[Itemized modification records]
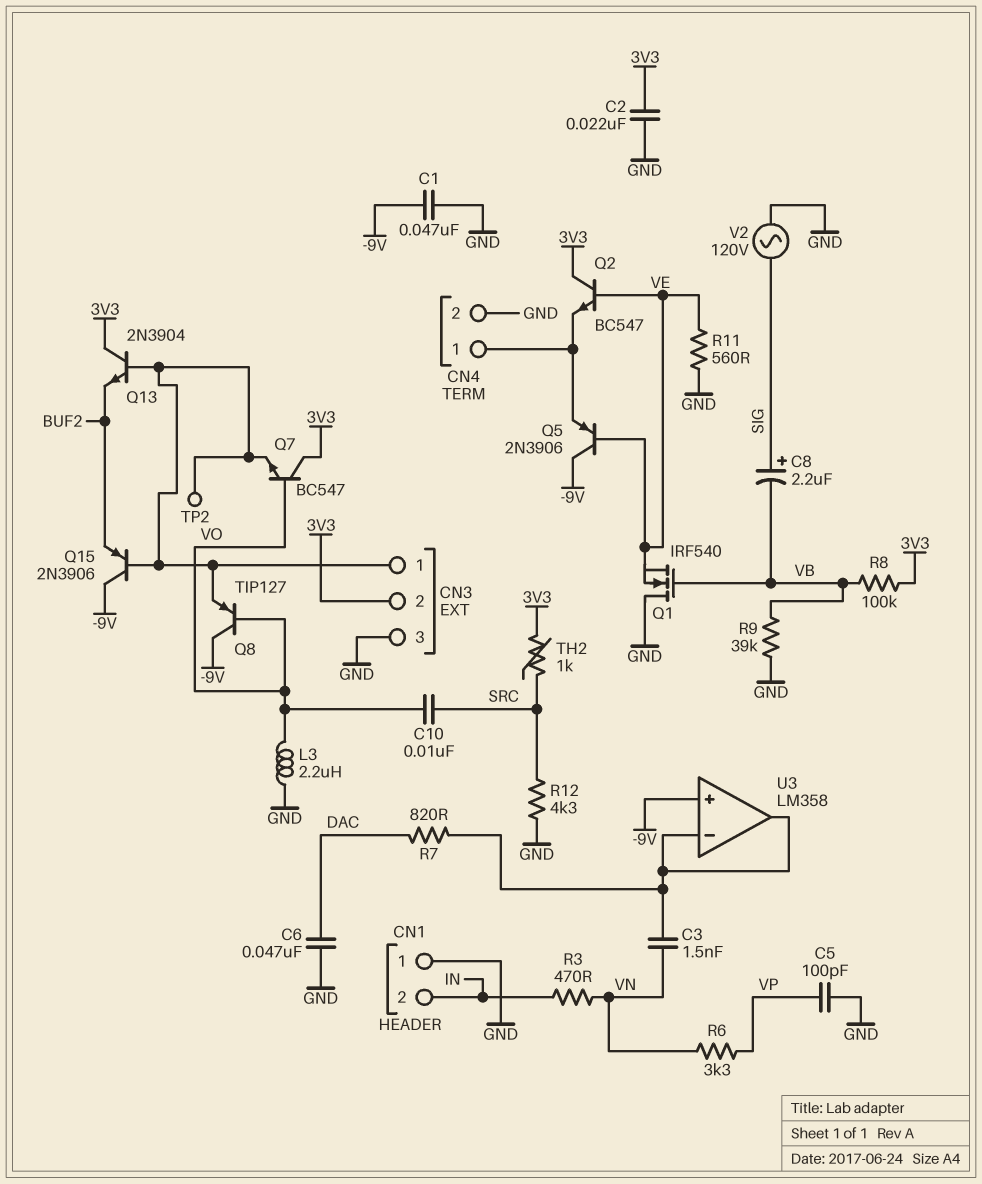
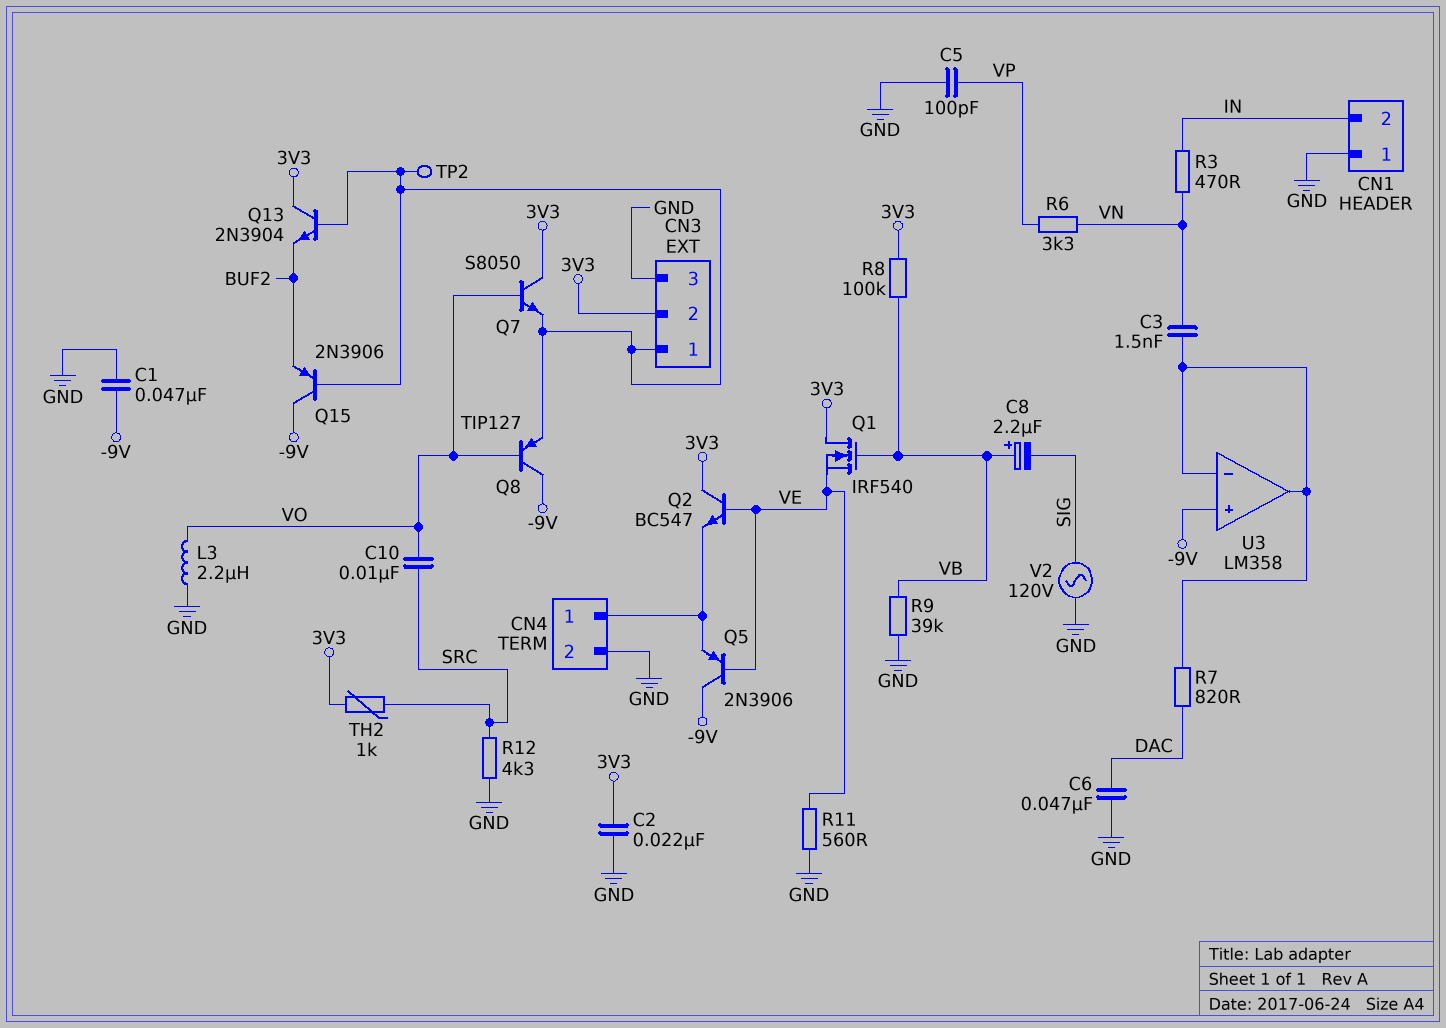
C8: 2.2uF (plus SIG, minus VB) -> 2.2uF (plus VB, minus SIG)
Q1: NMOS IRF540 (G VB, D GND, S VE) -> NMOS IRF540 (G VB, D 3V3, S VE)
Q7: NPN BC547 (B VO, C 3V3, E CN3/1) -> NPN S8050 (B VO, C 3V3, E CN3/1)

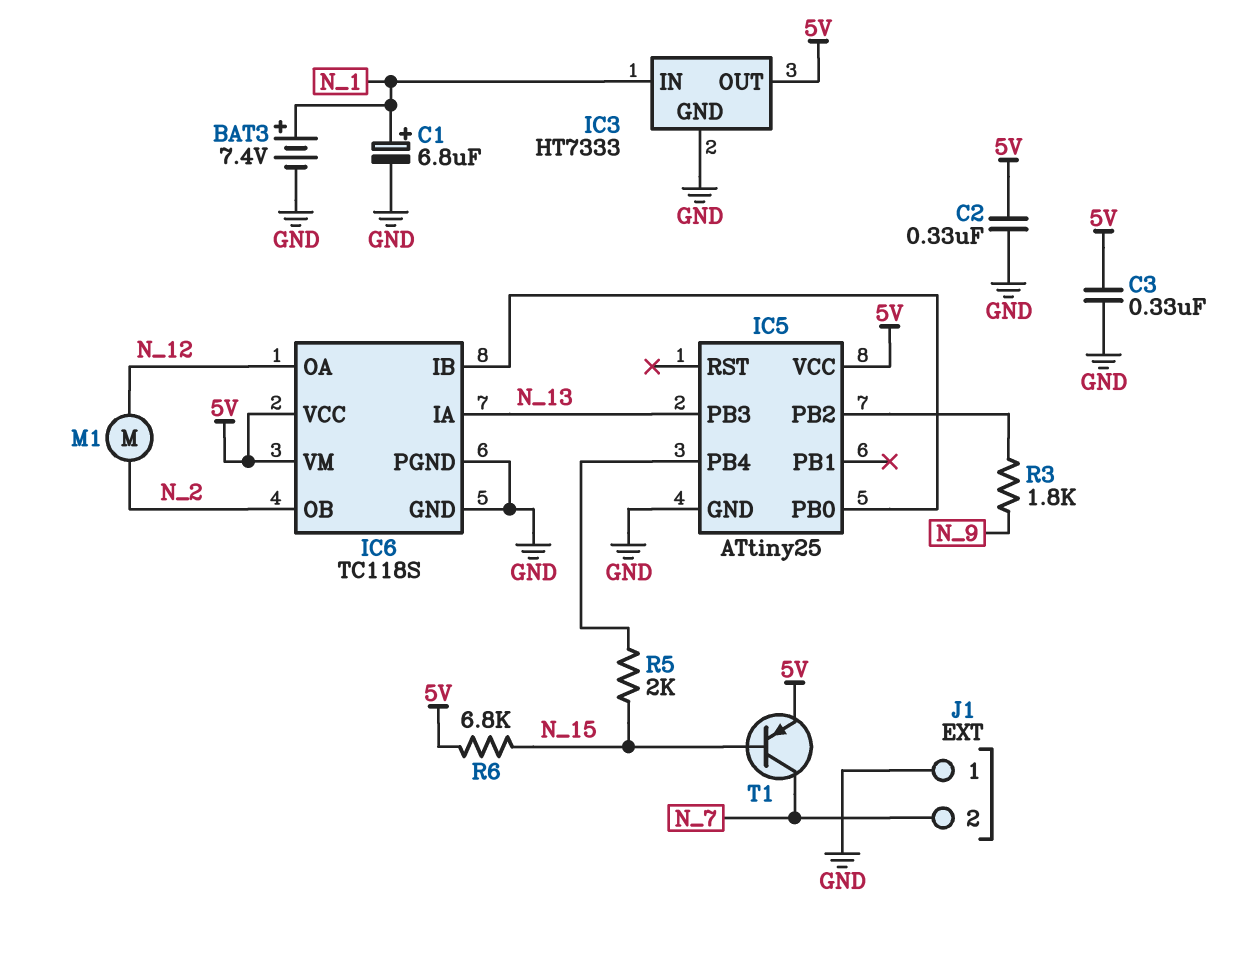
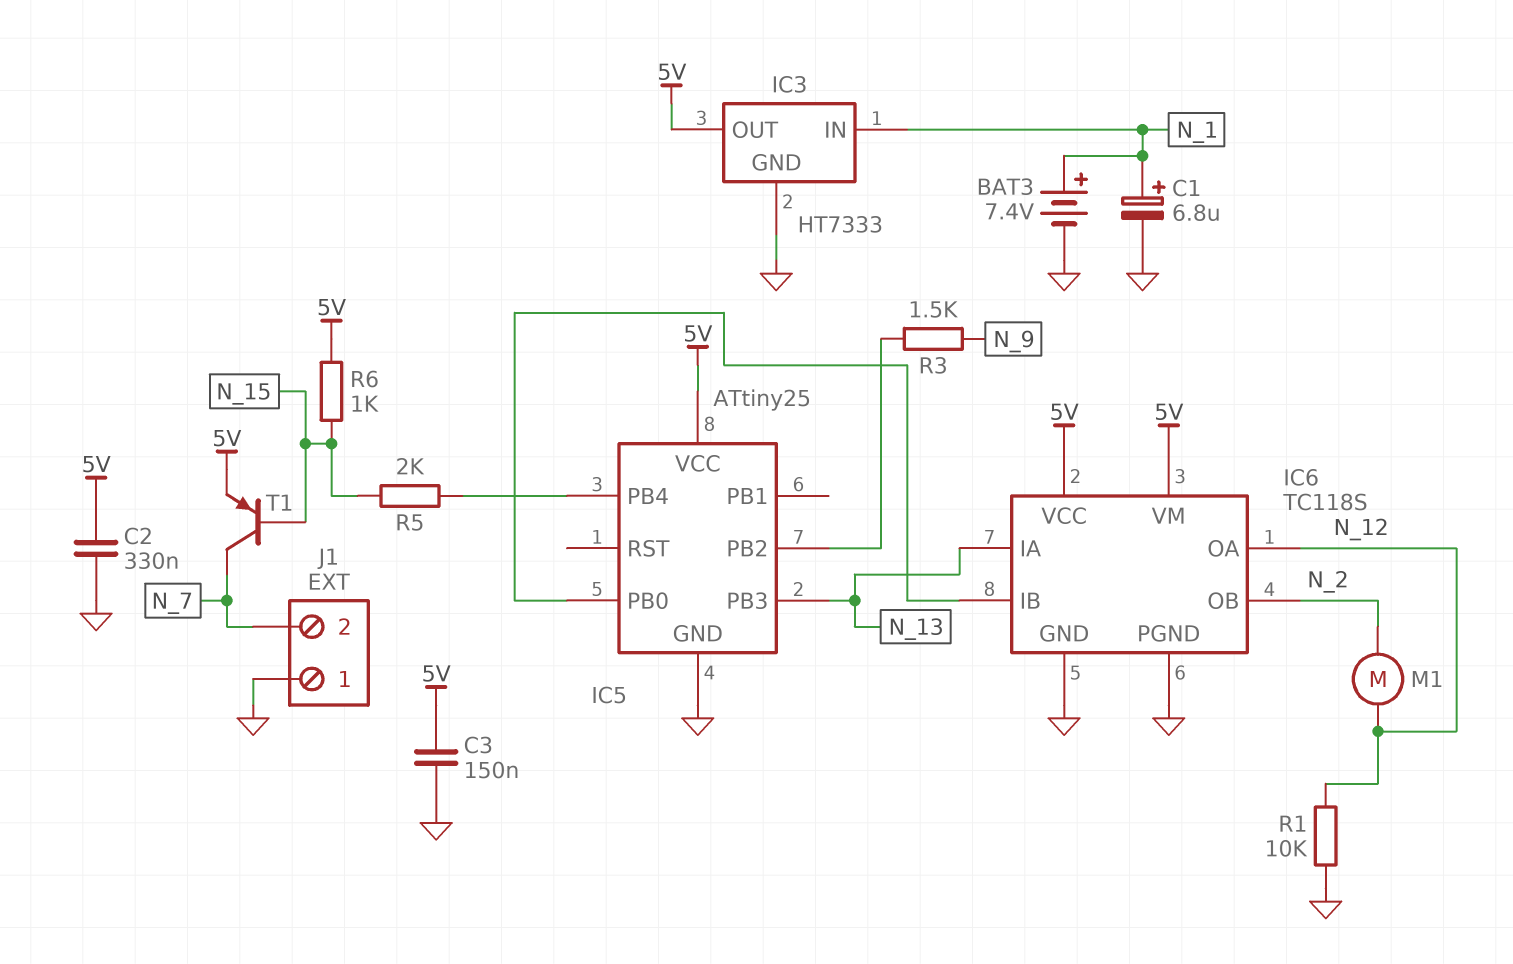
C3: 330nF (5V, GND) -> 150nF (5V, GND)
R1: none -> 10k (GND, N_12)
R3: 1.8k (IC5/PB2, N_9) -> 1.5k (IC5/PB2, N_9)
R6: 6.8k (5V, N_15) -> 1k (5V, N_15)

Problem statement:
Exactly as they appear, print the lines from the one holding "R3: 1.8k (IC5/PB2, N_9)" through the final line of the entries, and no others.

Result below:
R3: 1.8k (IC5/PB2, N_9) -> 1.5k (IC5/PB2, N_9)
R6: 6.8k (5V, N_15) -> 1k (5V, N_15)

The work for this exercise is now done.